### What is needed:
A bare number is the only acceptable answer: how many lines of these entries include "blue"?
-------------------------
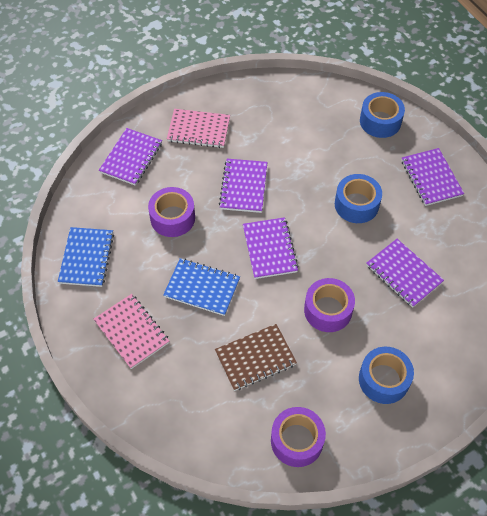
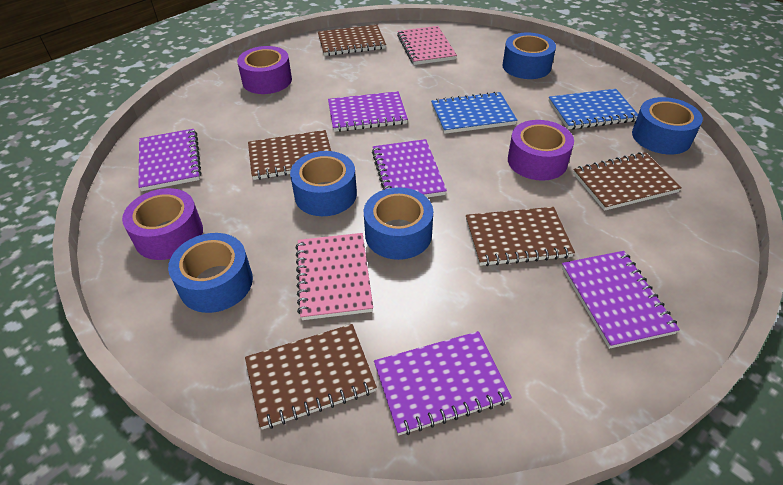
blue tape: 3 -> 5
brown notebook: 1 -> 5

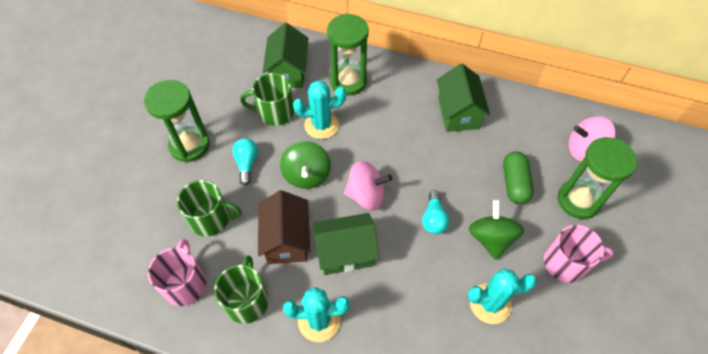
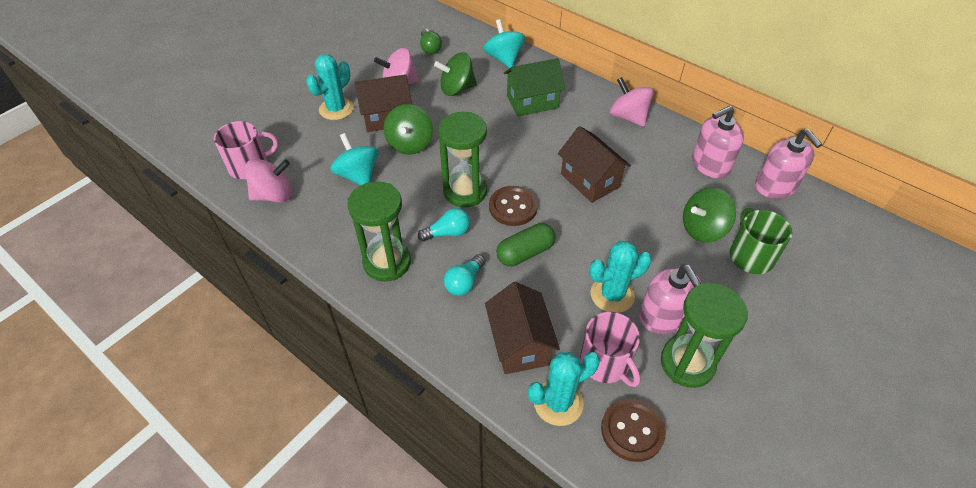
brown button: 0 -> 2
brown house: 1 -> 3
green house: 3 -> 1
green light bulb: 0 -> 1
green mug: 3 -> 1
green spinning top: 2 -> 3
pink soap dispenser: 0 -> 3
pink spinning top: 2 -> 3
turquoise spinning top: 0 -> 2

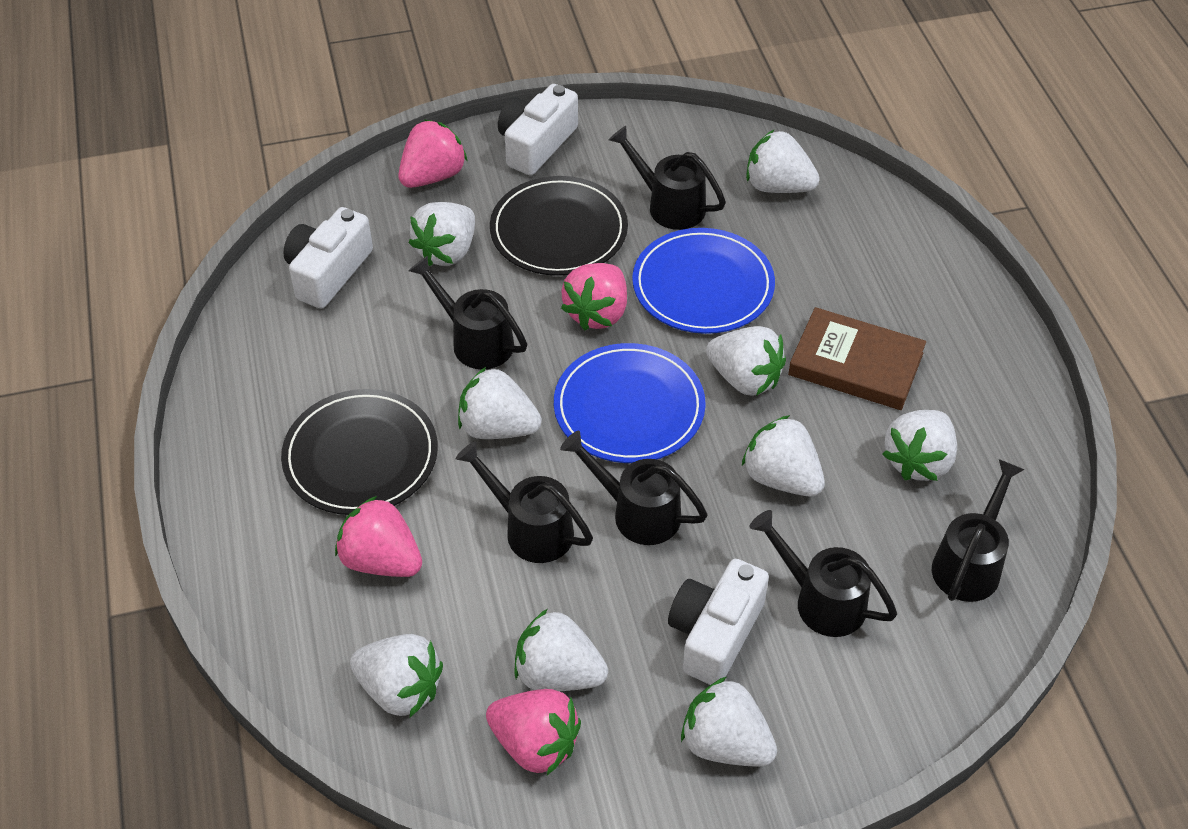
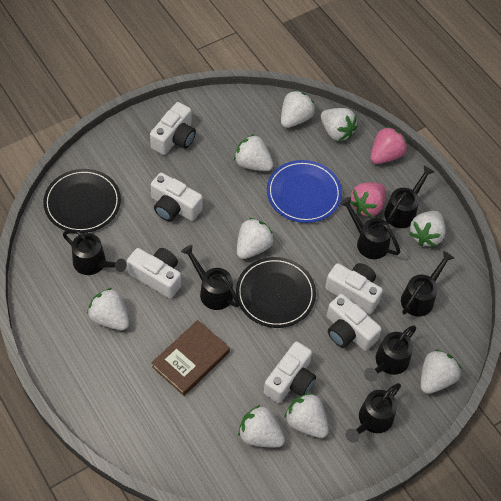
black watering can: 6 -> 7
blue plate: 2 -> 1
pink strawberry: 4 -> 2
white camera: 3 -> 6

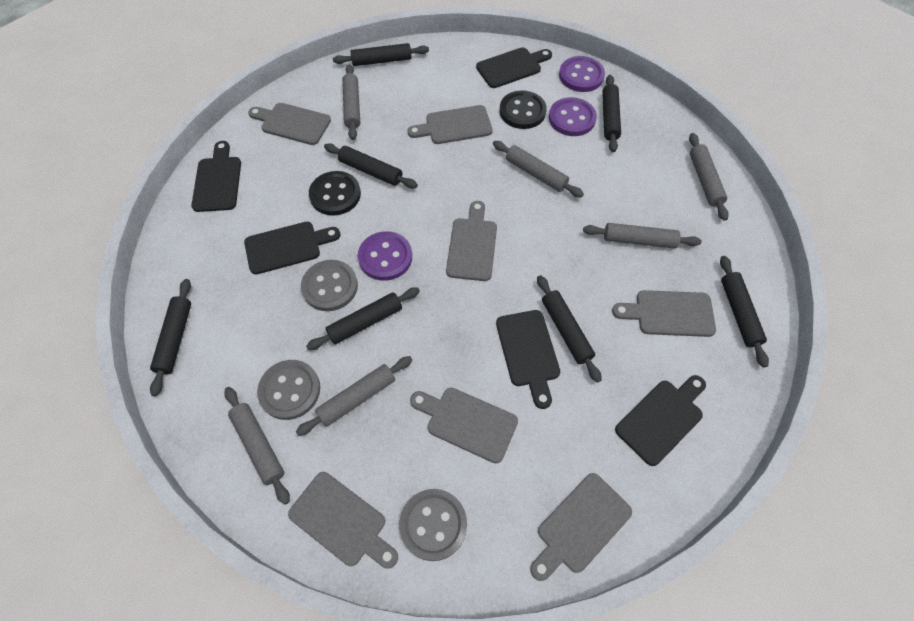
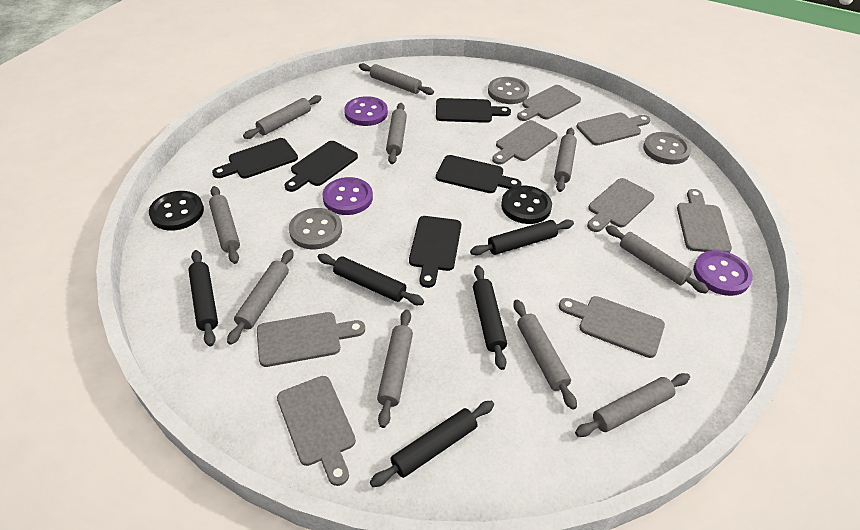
black rolling pin: 7 -> 5
grey cutting board: 7 -> 8
grey rolling pin: 6 -> 10

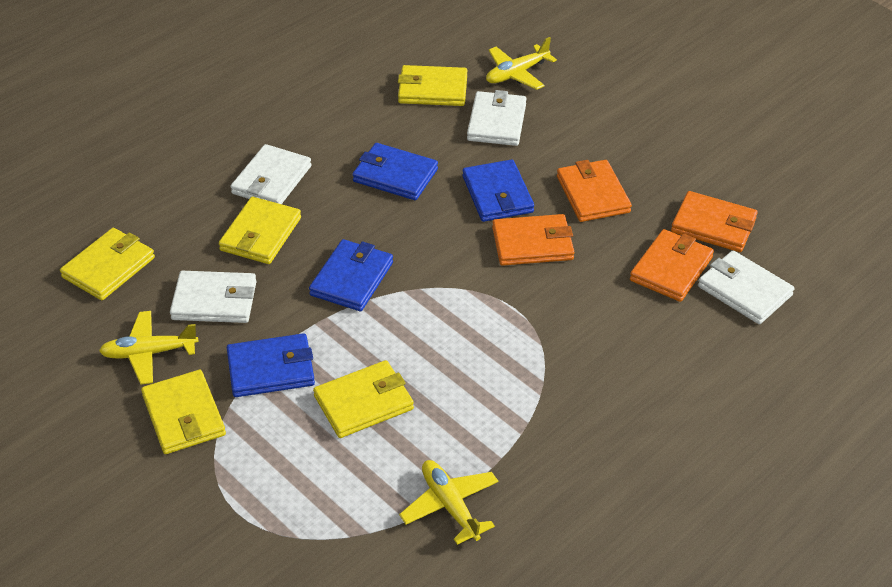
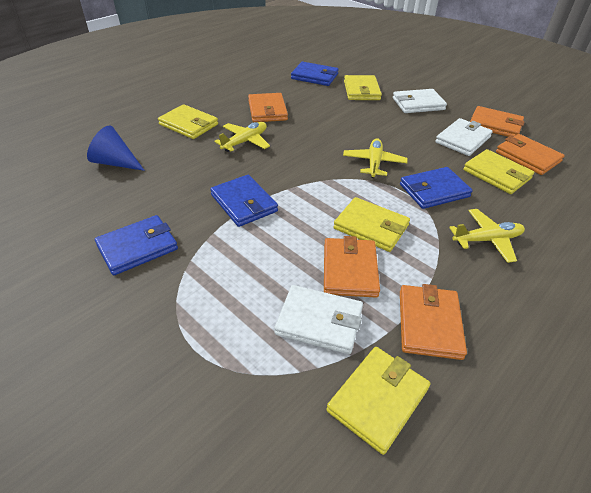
blue cone: 0 -> 1
orange wallet: 4 -> 5
white wallet: 4 -> 3

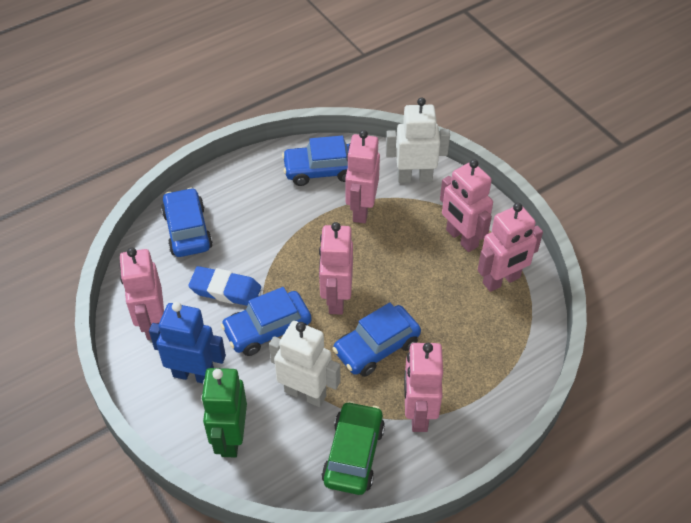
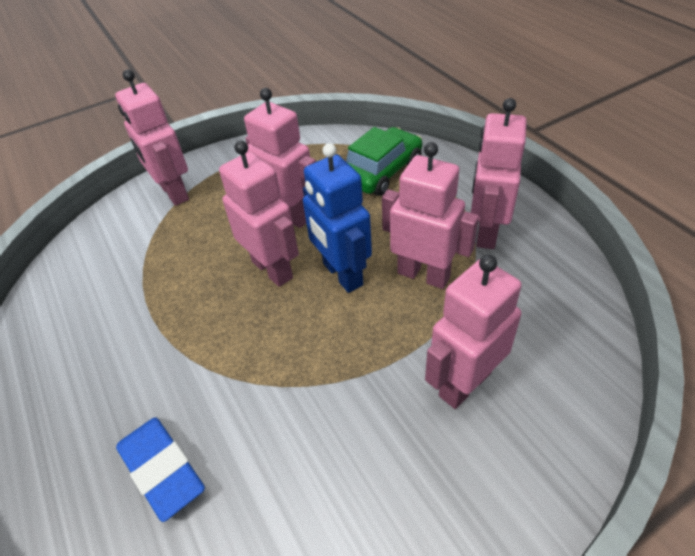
blue car: 4 -> 0
green robot: 1 -> 0
white robot: 2 -> 0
-------------------------
### Answer space:
4